Written task =>
In the records below, find the line holding "none -> black hat [529,258,594,322]" and the line holding "none -> black star [867,171,924,217]". Set down both, with every line between them, exactly.

Recorded information =>
┏━━
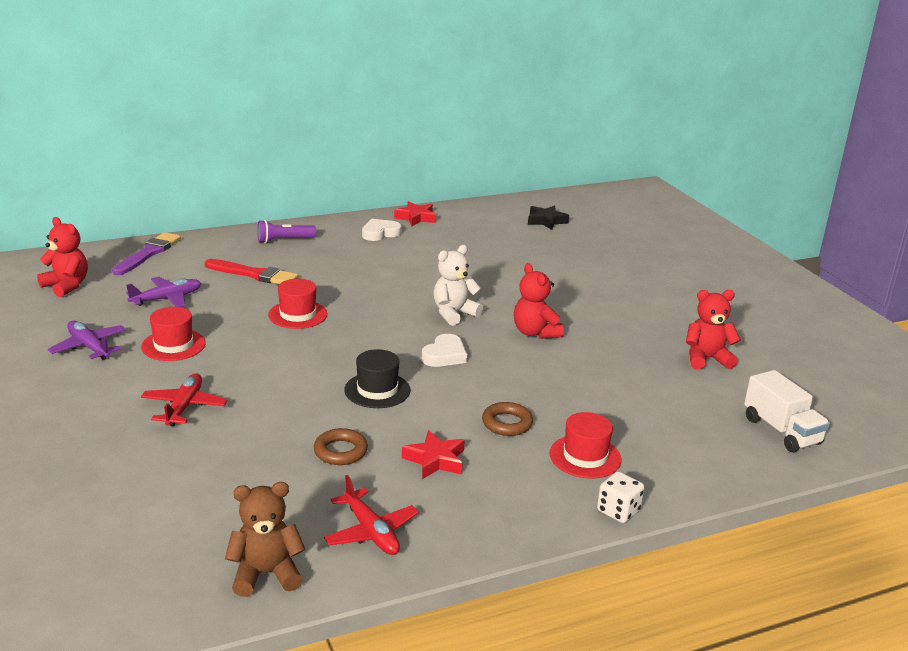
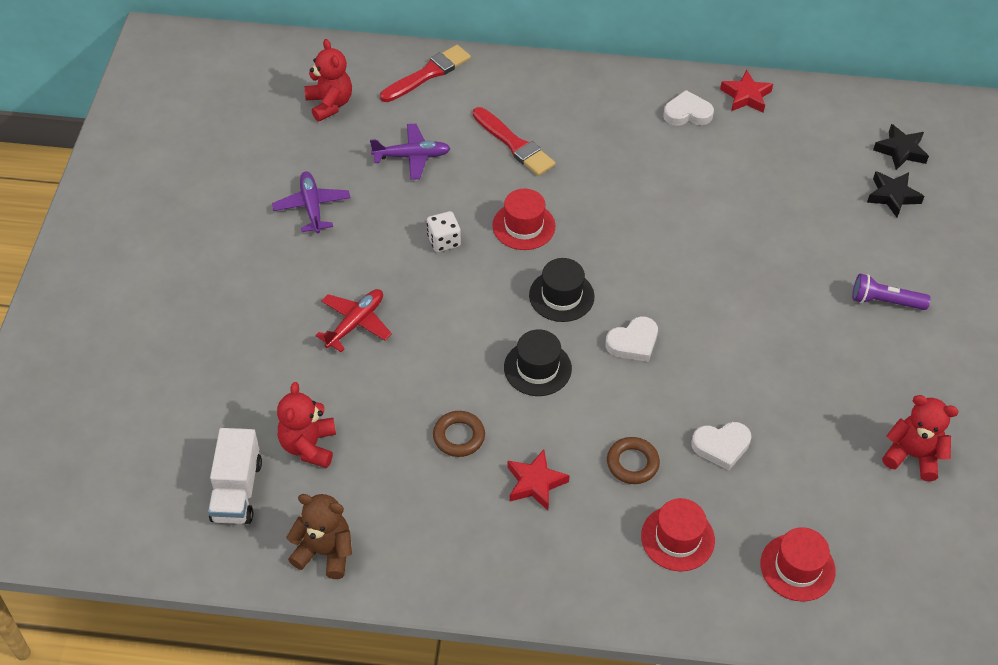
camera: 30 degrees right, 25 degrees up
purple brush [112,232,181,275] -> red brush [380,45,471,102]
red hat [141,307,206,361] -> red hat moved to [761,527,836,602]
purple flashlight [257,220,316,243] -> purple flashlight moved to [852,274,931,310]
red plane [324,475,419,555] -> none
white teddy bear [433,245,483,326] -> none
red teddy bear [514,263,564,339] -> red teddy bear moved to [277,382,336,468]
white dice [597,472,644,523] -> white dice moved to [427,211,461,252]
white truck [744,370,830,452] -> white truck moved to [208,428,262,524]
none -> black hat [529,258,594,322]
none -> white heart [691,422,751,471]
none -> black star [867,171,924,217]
┗━━
┏━━
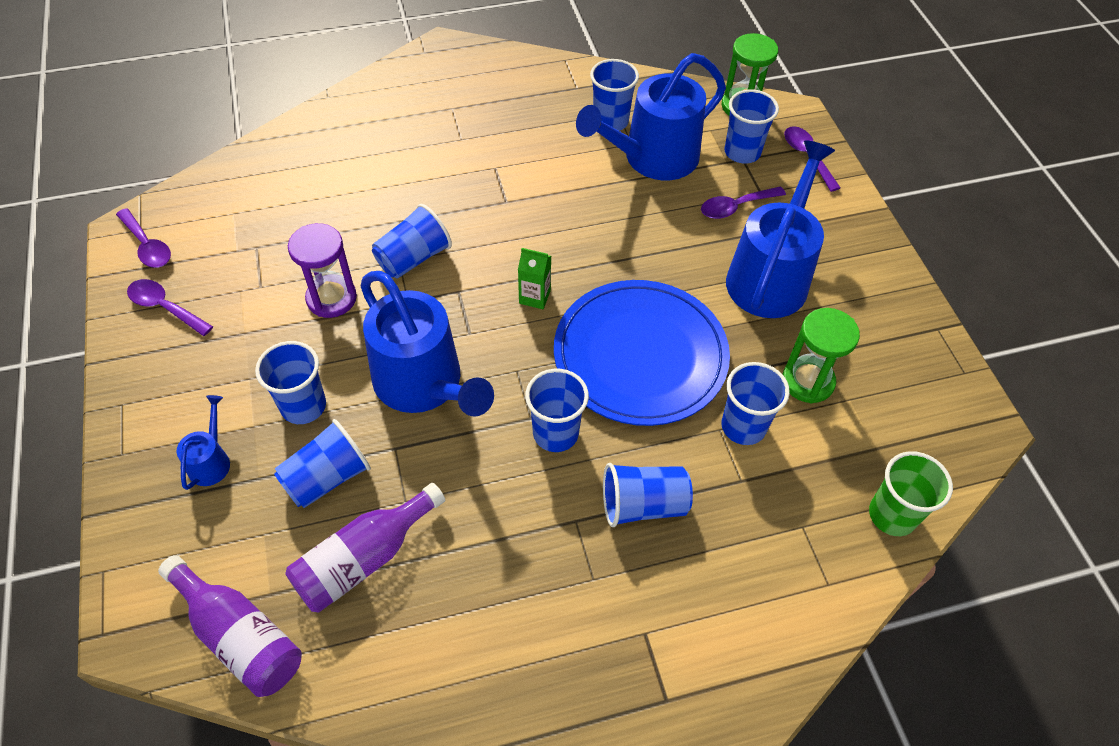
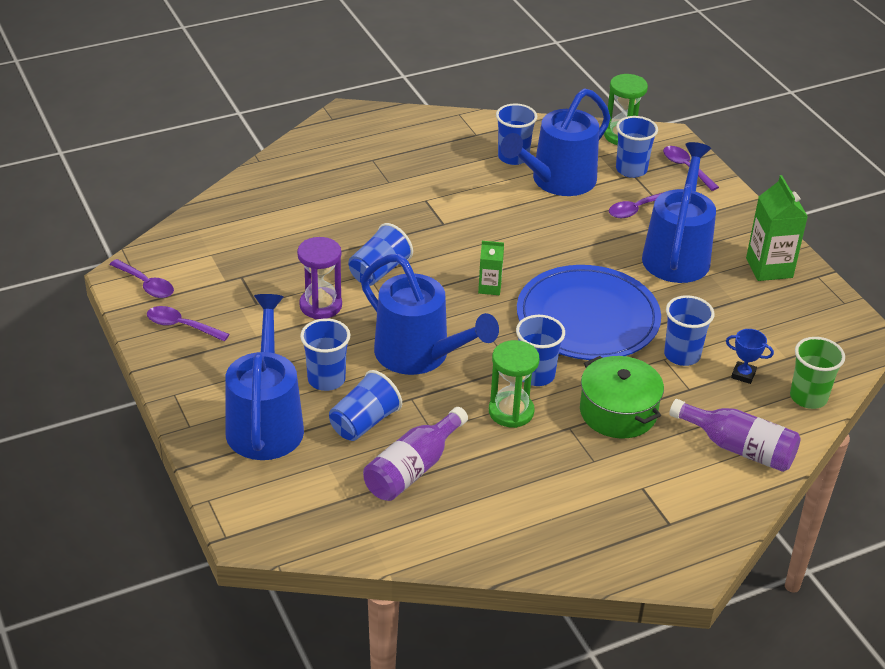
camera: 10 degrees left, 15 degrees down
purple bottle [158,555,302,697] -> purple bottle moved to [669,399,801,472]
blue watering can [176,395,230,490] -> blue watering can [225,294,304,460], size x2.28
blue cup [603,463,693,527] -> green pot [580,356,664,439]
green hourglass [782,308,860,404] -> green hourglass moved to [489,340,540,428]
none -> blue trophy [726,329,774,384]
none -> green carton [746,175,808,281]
┗━━
┏━━
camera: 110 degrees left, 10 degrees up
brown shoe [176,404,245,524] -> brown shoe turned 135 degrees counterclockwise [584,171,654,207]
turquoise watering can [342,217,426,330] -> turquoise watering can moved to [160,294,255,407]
┗━━
Response to the exercise =>
none -> black hat [529,258,594,322]
none -> white heart [691,422,751,471]
none -> black star [867,171,924,217]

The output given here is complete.